(Data records)
================

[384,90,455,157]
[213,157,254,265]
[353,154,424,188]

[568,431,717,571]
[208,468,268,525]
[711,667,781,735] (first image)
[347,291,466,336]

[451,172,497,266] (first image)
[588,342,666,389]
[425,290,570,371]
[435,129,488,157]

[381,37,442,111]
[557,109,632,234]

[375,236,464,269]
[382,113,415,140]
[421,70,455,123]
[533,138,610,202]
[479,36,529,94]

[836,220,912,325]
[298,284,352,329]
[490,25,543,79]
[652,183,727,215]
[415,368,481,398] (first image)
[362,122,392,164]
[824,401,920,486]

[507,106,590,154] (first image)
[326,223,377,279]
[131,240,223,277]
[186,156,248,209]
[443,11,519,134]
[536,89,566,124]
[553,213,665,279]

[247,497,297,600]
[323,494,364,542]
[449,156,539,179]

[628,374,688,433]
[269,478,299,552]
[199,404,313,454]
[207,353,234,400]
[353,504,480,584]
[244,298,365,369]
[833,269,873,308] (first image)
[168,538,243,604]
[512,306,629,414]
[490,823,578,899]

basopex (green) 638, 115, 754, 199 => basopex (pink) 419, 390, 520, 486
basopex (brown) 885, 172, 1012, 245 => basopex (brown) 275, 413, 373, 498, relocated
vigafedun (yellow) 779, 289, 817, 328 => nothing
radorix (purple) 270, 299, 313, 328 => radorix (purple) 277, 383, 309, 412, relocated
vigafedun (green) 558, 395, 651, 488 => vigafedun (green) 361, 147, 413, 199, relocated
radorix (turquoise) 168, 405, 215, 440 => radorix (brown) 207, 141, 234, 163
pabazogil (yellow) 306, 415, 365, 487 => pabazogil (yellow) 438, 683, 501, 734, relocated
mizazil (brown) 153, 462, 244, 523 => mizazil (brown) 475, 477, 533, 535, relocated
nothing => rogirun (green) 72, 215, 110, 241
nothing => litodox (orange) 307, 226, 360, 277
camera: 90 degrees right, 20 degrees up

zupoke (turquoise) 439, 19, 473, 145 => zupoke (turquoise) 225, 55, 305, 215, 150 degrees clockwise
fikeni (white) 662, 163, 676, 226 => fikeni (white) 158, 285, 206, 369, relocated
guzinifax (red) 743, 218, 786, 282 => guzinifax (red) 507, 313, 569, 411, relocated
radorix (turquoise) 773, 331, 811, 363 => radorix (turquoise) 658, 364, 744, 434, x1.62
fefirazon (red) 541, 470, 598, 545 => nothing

================

EXERCISE BRIEF ->
Using the entries above, find all lines with "brown". Copy them.

TASK OUTPUT ->
basopex (brown) 885, 172, 1012, 245 => basopex (brown) 275, 413, 373, 498, relocated
radorix (turquoise) 168, 405, 215, 440 => radorix (brown) 207, 141, 234, 163
mizazil (brown) 153, 462, 244, 523 => mizazil (brown) 475, 477, 533, 535, relocated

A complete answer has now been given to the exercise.